Omit any picture, and return the remaining data exactly as written.

(Records from a dataset)
=======

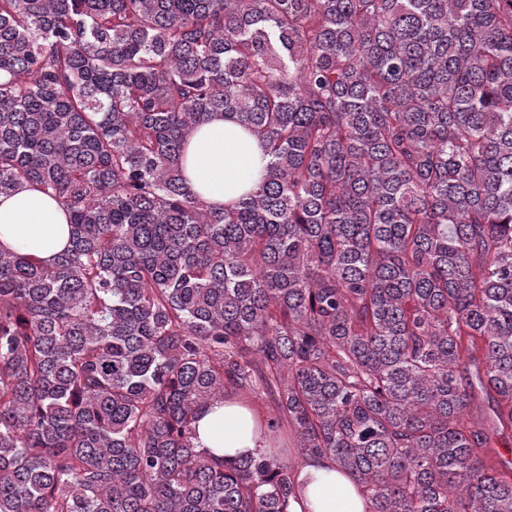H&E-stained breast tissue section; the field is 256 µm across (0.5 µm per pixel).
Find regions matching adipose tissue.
<instances>
[{
	"mask_svg": "<svg viewBox=\"0 0 512 512\" xmlns=\"http://www.w3.org/2000/svg\"><path fill=\"white\" fill-rule=\"evenodd\" d=\"M266 163L259 141L230 116L216 112L187 146L186 186L220 209L253 190ZM69 234L65 209L49 196L30 188L0 195V250L31 253L50 262L68 245ZM195 427L196 447L227 460L257 456L266 446L250 408L232 399L211 405ZM296 482L287 512H366L352 479L327 457H309Z\"/></svg>",
	"mask_w": 512,
	"mask_h": 512,
	"instance_id": "adipose-tissue-1",
	"label": "adipose tissue"
}]
</instances>
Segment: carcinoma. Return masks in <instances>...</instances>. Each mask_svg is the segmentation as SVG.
<instances>
[{
    "instance_id": "1",
    "label": "carcinoma",
    "mask_w": 512,
    "mask_h": 512,
    "mask_svg": "<svg viewBox=\"0 0 512 512\" xmlns=\"http://www.w3.org/2000/svg\"><path fill=\"white\" fill-rule=\"evenodd\" d=\"M214 112L269 157L222 210ZM24 185L71 236L0 251V512H286L287 426L367 512H512V0H0ZM226 397L268 452L194 445ZM266 163L259 141L230 116L215 112L187 146L186 186L212 208L222 209L256 187Z\"/></svg>"
}]
</instances>
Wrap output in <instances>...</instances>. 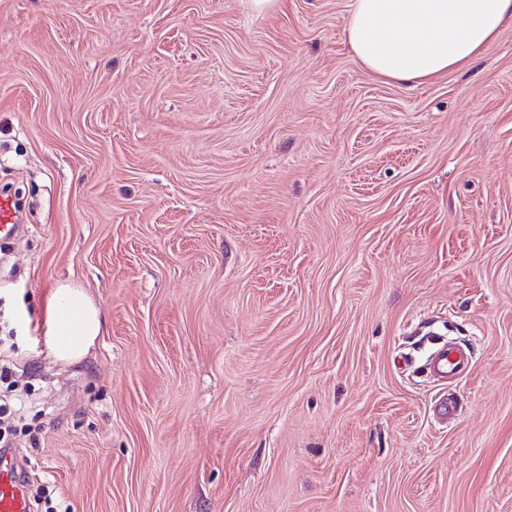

=======

### The answer
H&E-stained breast tissue section; the field is 256 µm across (0.5 µm per pixel).
Find regions matching adipose tissue.
<instances>
[{
	"mask_svg": "<svg viewBox=\"0 0 512 512\" xmlns=\"http://www.w3.org/2000/svg\"><path fill=\"white\" fill-rule=\"evenodd\" d=\"M266 163L259 141L230 116L216 112L187 146L186 186L220 209L253 190ZM69 234L65 209L49 196L30 188L0 195V250L31 253L50 262L68 245ZM195 427L196 447L227 460L257 456L266 446L250 408L232 399L211 405ZM296 482L287 512H366L352 479L327 457H309Z\"/></svg>",
	"mask_w": 512,
	"mask_h": 512,
	"instance_id": "adipose-tissue-1",
	"label": "adipose tissue"
}]
</instances>
Segment: carcinoma. Return masks in <instances>...</instances>. Each mask_svg is the segmentation as SVG.
<instances>
[{
    "instance_id": "1",
    "label": "carcinoma",
    "mask_w": 512,
    "mask_h": 512,
    "mask_svg": "<svg viewBox=\"0 0 512 512\" xmlns=\"http://www.w3.org/2000/svg\"><path fill=\"white\" fill-rule=\"evenodd\" d=\"M214 112L269 157L222 210ZM24 185L71 236L0 251V512H286L287 426L367 512H512V0H0ZM226 397L268 452L194 445ZM266 163L259 141L230 116L215 112L187 146L186 186L212 208L222 209L256 187Z\"/></svg>"
}]
</instances>
Wrap output in <instances>...</instances>. 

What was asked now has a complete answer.